Assigned task: Lines containing the word "brown" are the ones to copy from the records below.

++++++++++++++++++++

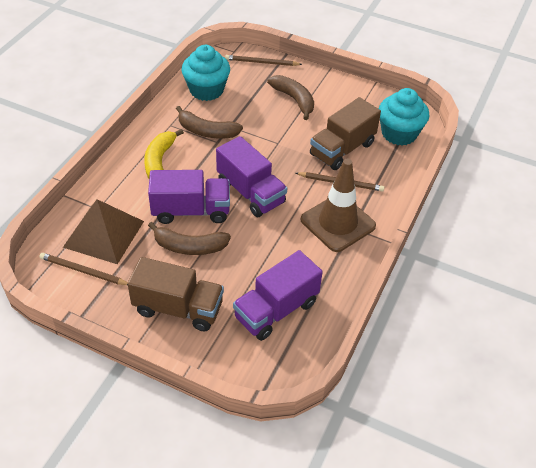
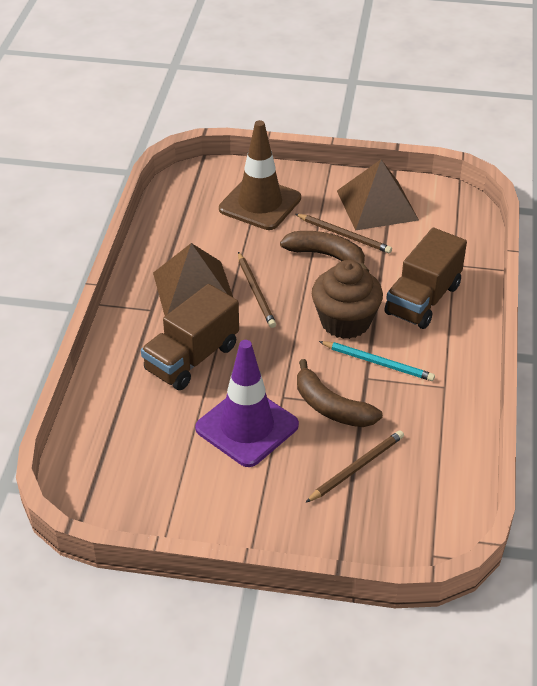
brown banana: 3 -> 2
brown cupcake: 0 -> 1
brown pyramid: 1 -> 2
purple traffic cone: 0 -> 1
purple truck: 3 -> 0
turquoise cupcake: 2 -> 0
turquoise pencil: 0 -> 1
yellow banana: 1 -> 0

++++++++++++++++++++

Response area:
brown banana: 3 -> 2
brown cupcake: 0 -> 1
brown pyramid: 1 -> 2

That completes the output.